PROBLEM REQUIREMENTS -
Once every line in the data below has been checked for "board", give the number of lines that hold it, and only that.
___ INFORMATION PROVIDED
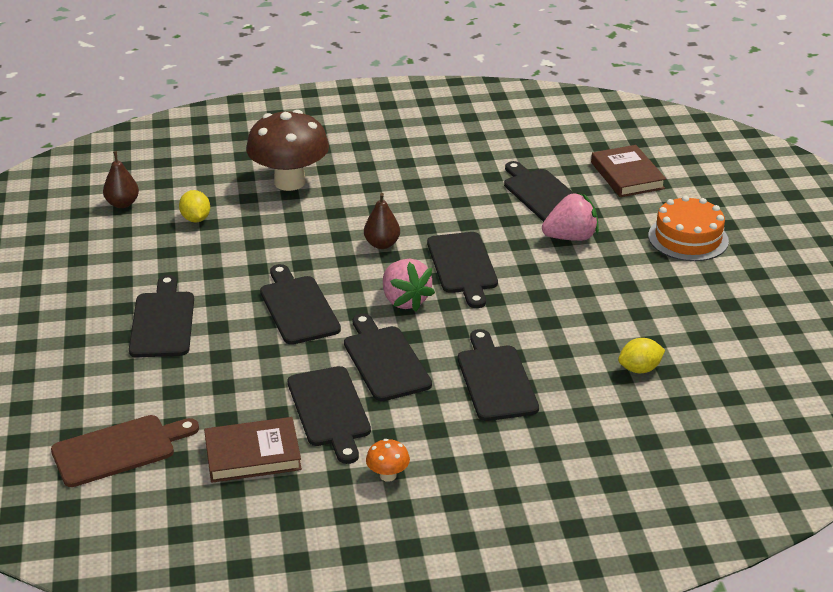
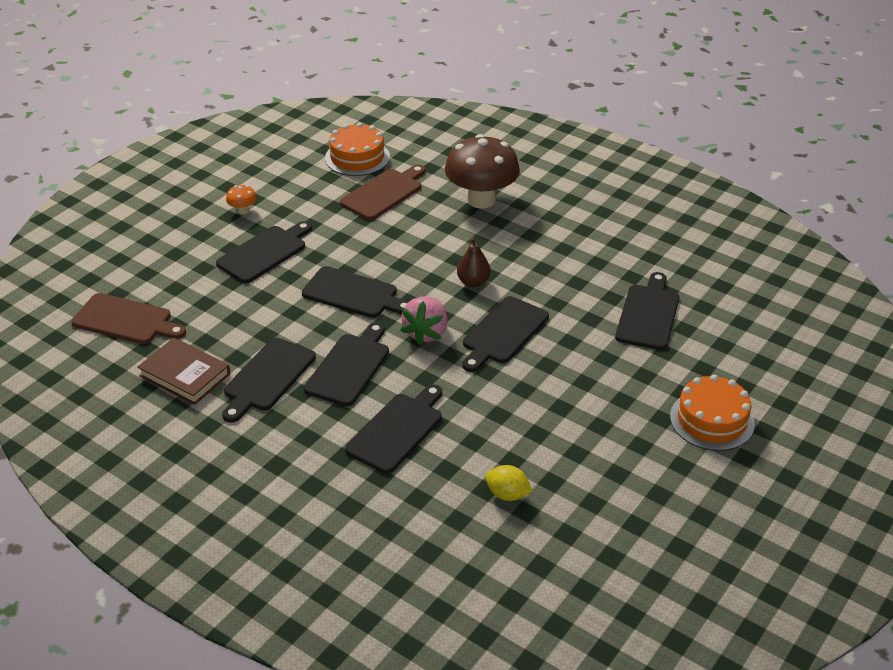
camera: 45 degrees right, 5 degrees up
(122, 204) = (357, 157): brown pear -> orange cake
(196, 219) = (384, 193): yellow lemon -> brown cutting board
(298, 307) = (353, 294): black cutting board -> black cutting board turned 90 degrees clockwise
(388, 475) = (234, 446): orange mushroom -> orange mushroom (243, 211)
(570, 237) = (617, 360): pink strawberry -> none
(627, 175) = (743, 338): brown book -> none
______
___ INFORMATION PROVIDED
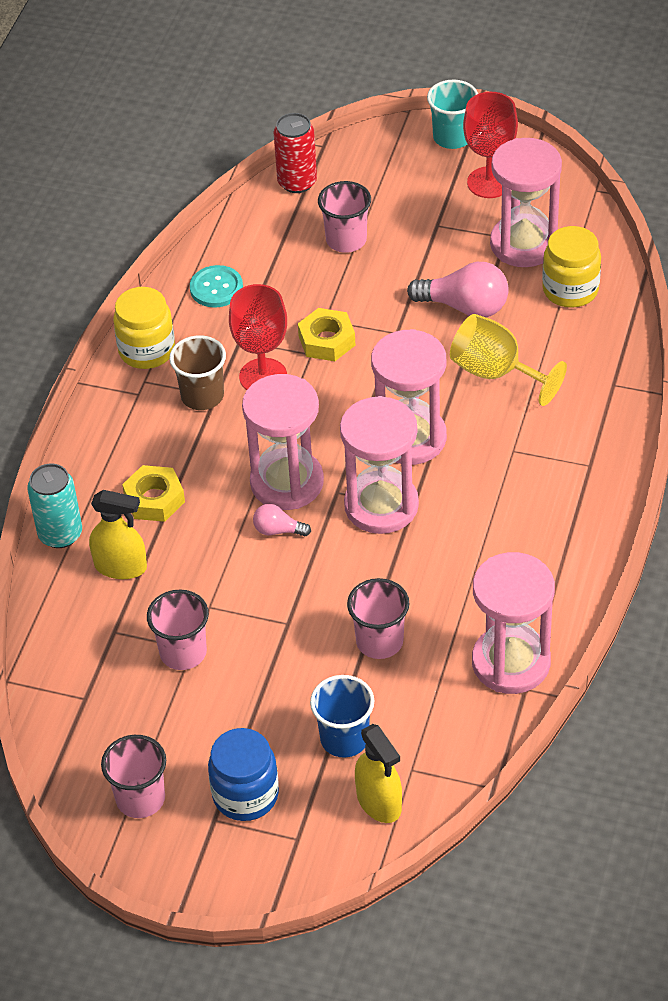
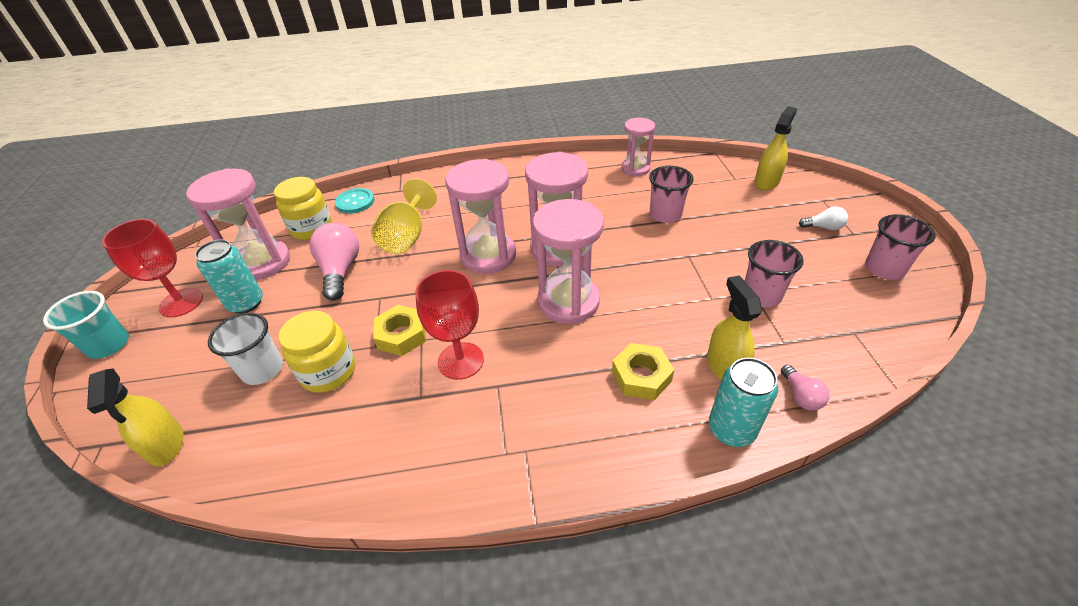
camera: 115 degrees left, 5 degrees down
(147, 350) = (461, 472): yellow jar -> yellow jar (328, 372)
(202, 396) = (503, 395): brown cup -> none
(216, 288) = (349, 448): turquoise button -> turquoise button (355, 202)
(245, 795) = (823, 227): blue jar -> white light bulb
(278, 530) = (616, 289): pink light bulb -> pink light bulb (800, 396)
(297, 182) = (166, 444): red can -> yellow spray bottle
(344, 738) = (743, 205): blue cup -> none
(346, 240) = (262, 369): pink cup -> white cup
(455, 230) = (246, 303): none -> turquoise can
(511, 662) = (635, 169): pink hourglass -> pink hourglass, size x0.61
______
ANSWER SPACE -
2